> [Dataset records]
= Beginning of Section =

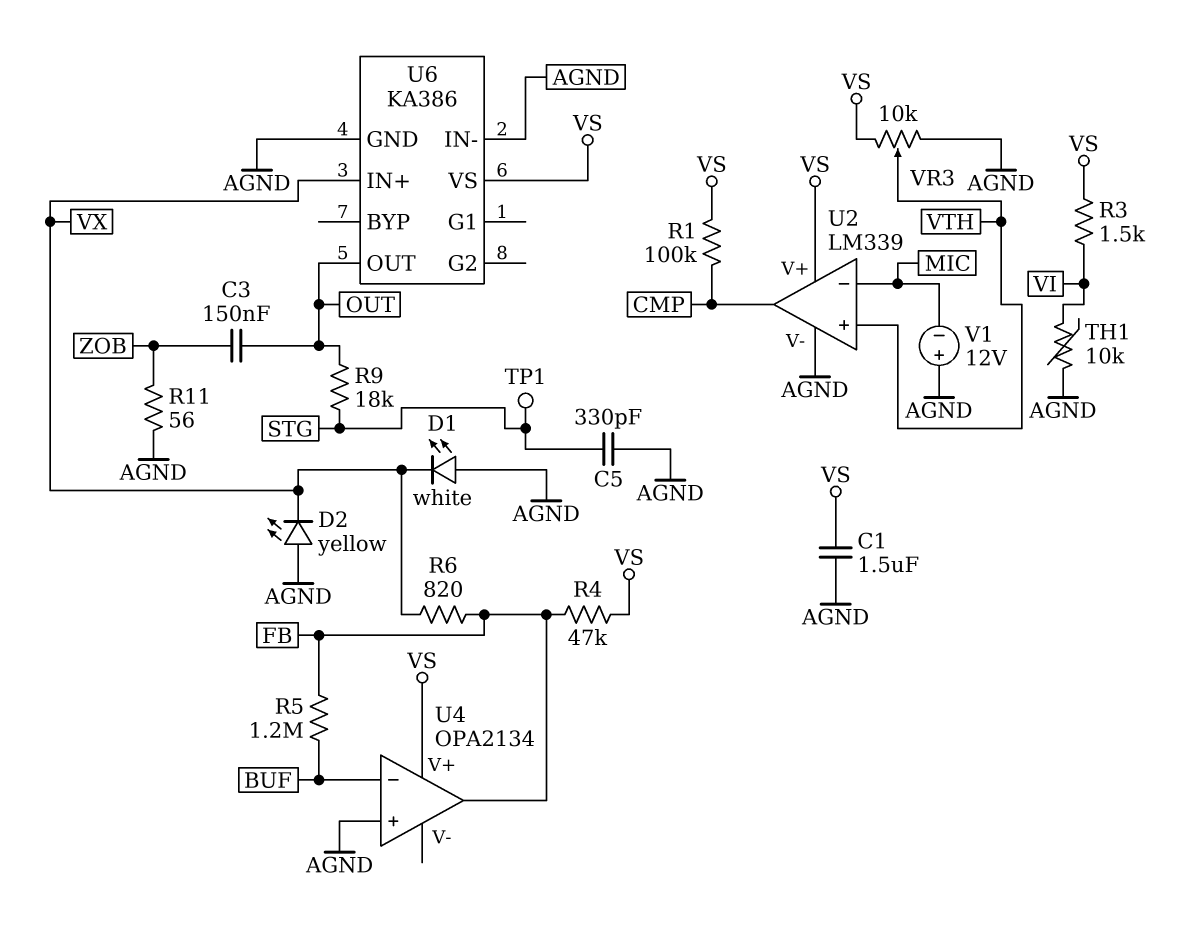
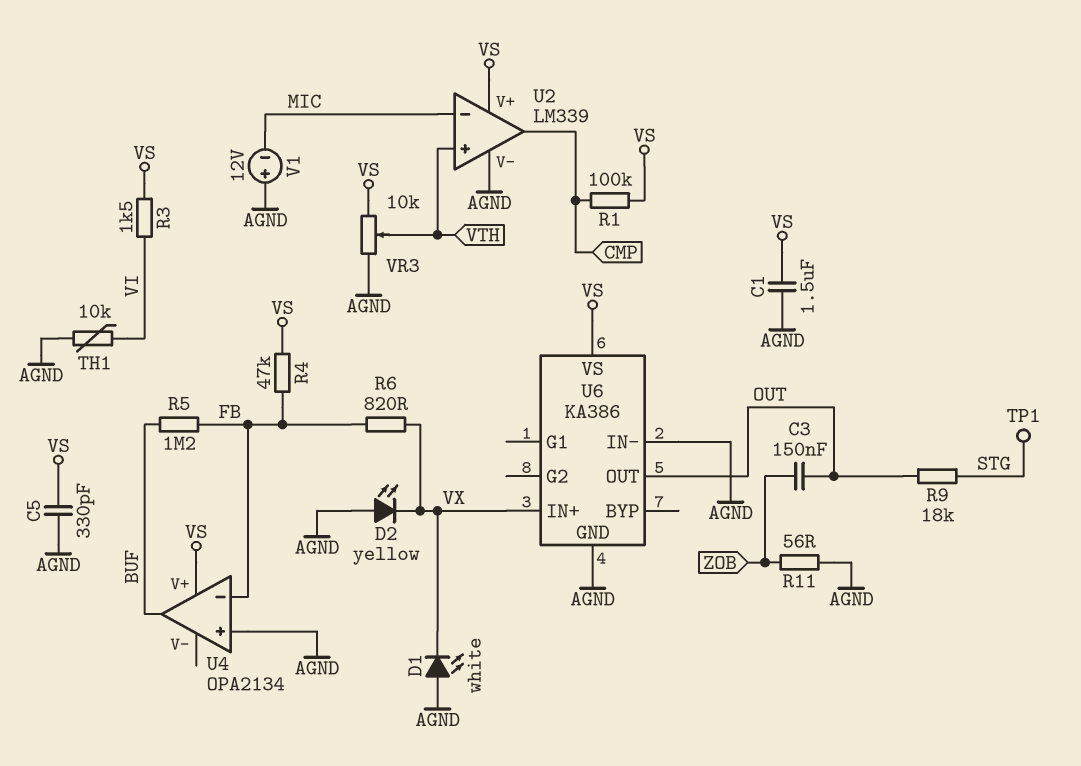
C5: 330pF (AGND, STG) -> 330pF (AGND, VS)
U4 pin in-: BUF -> FB
U4 pin out: FB -> BUF

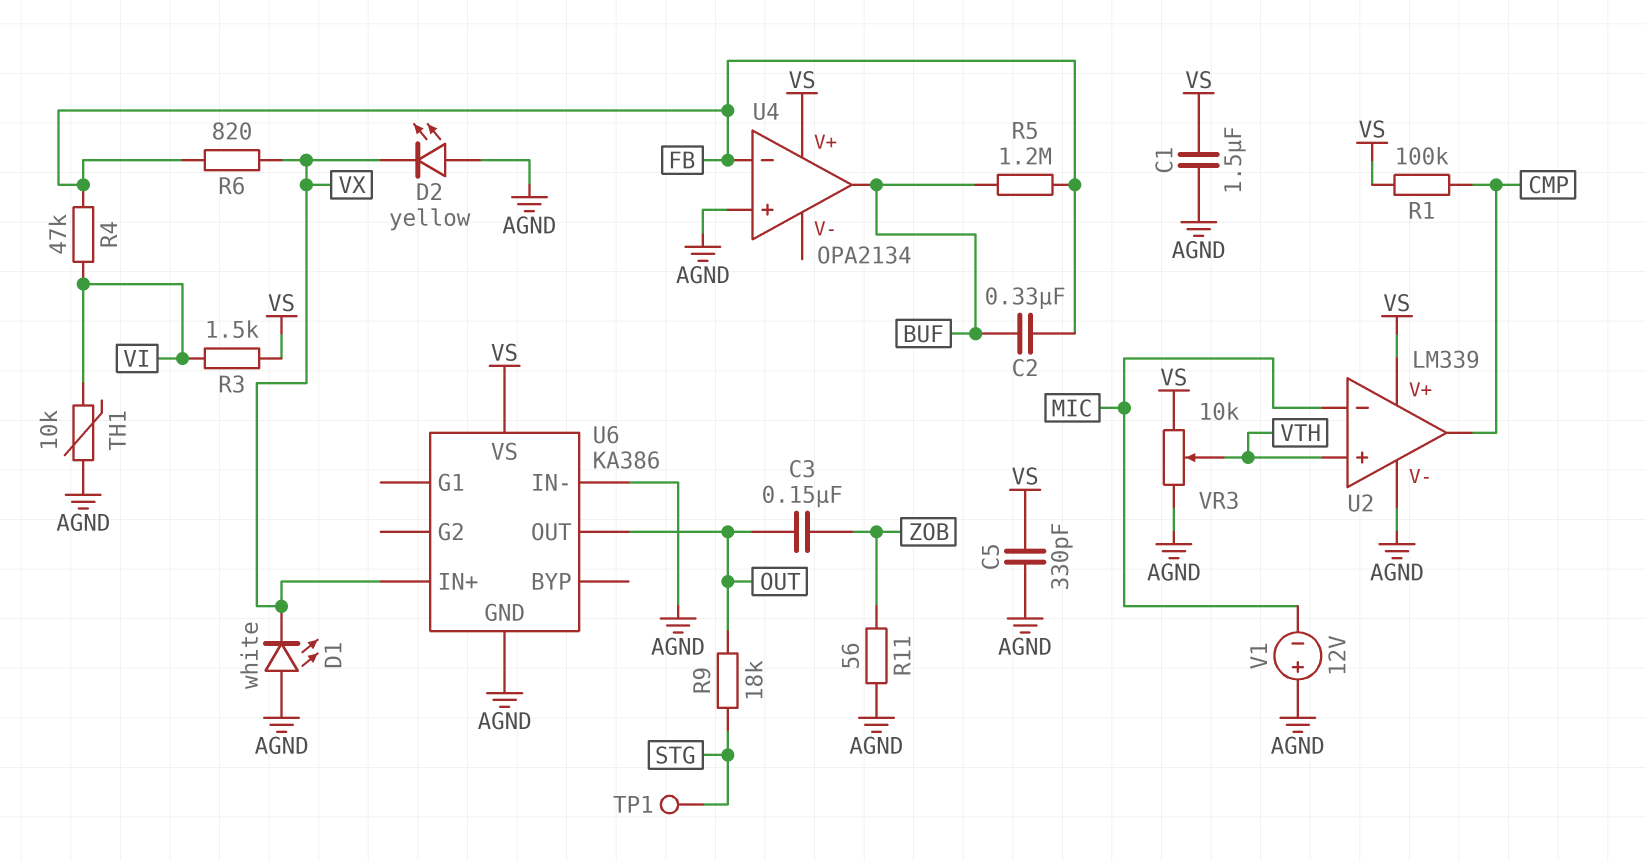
C2: none -> 330nF (BUF, FB)
R4: 47k (FB, VS) -> 47k (FB, VI)

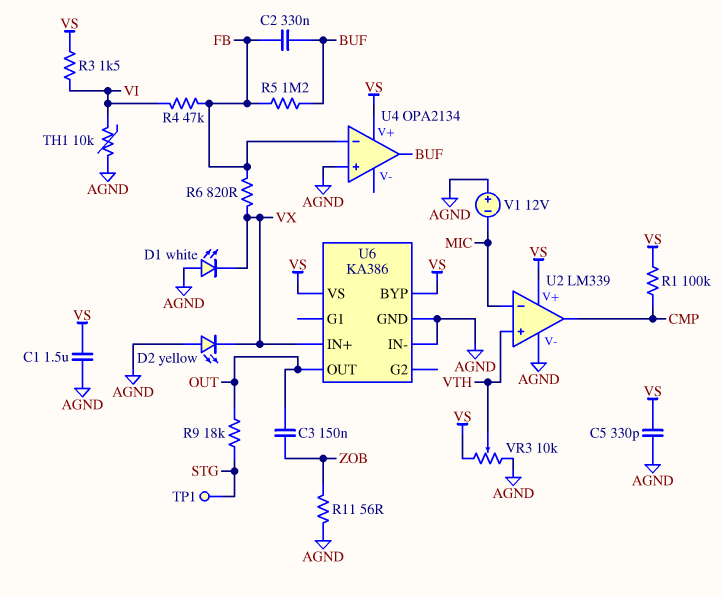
U6 pin BYP: none -> VS

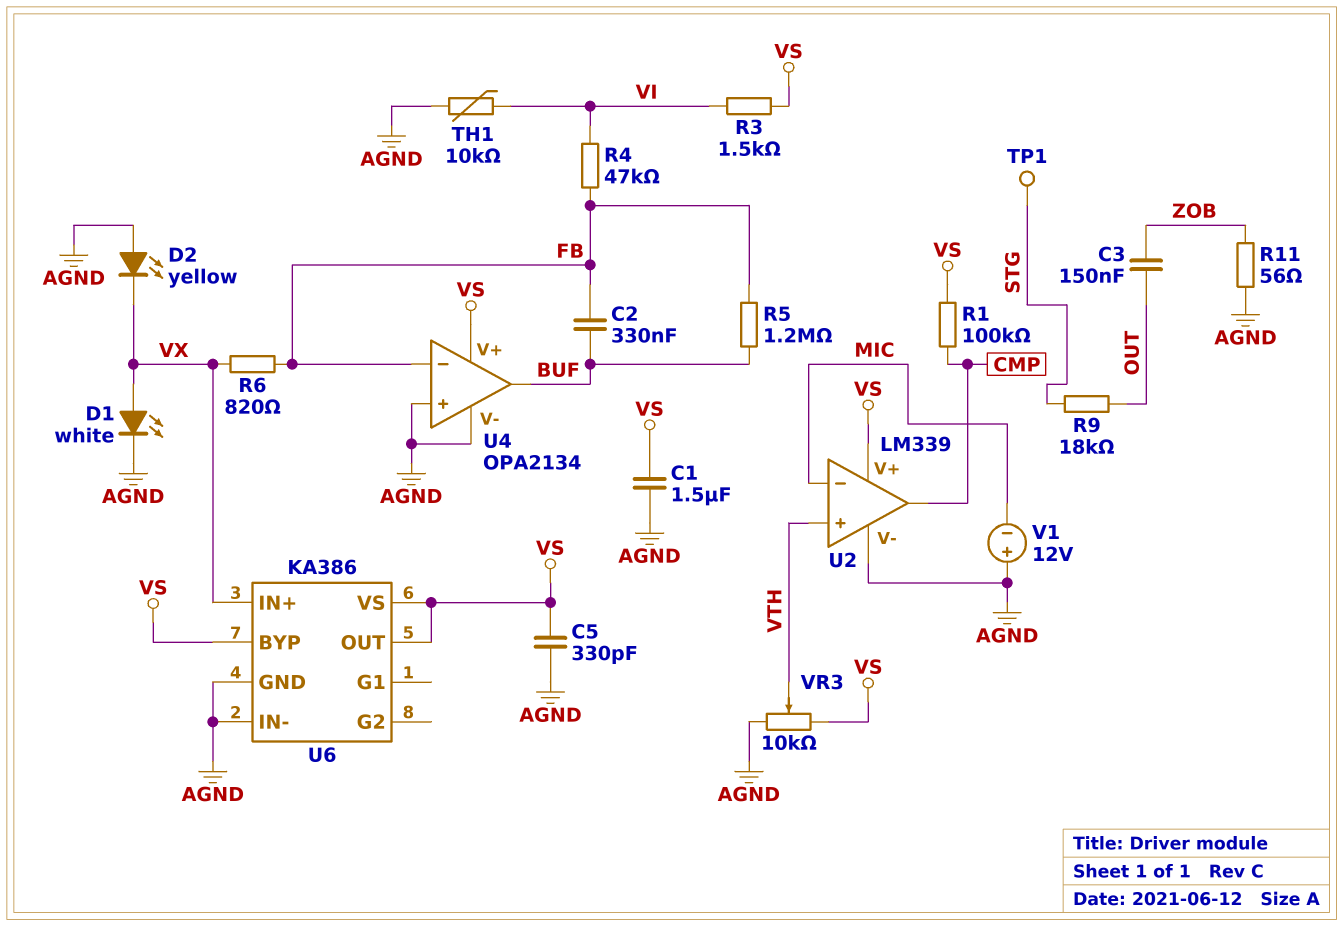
D1: LED white (A AGND, K VX) -> LED white (A VX, K AGND)
U4 pin V-: none -> AGND
U6 pin OUT: OUT -> VS

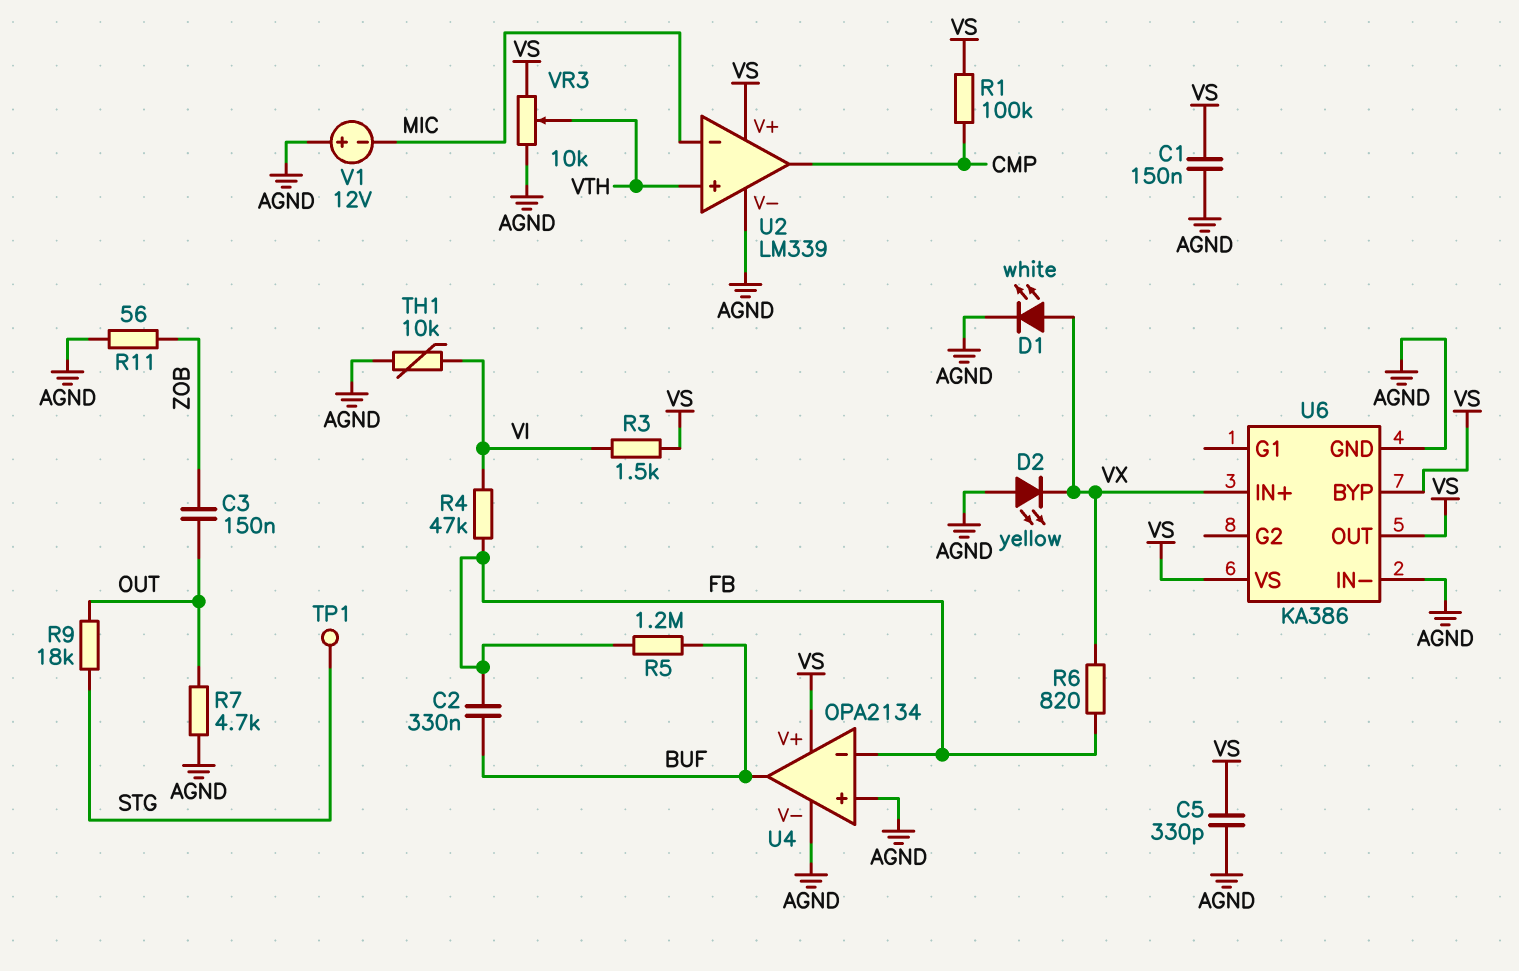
C1: 1.5uF (AGND, VS) -> 150nF (AGND, VS)
R7: none -> 4.7k (AGND, OUT)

= End of Section =

> [WORK TO COMPLETE]
Keeping the pictures out, output the records from above exactly and completely.

> [COMPLETED TASK]
C5: 330pF (AGND, STG) -> 330pF (AGND, VS)
U4 pin in-: BUF -> FB
U4 pin out: FB -> BUF

C2: none -> 330nF (BUF, FB)
R4: 47k (FB, VS) -> 47k (FB, VI)

U6 pin BYP: none -> VS

D1: LED white (A AGND, K VX) -> LED white (A VX, K AGND)
U4 pin V-: none -> AGND
U6 pin OUT: OUT -> VS

C1: 1.5uF (AGND, VS) -> 150nF (AGND, VS)
R7: none -> 4.7k (AGND, OUT)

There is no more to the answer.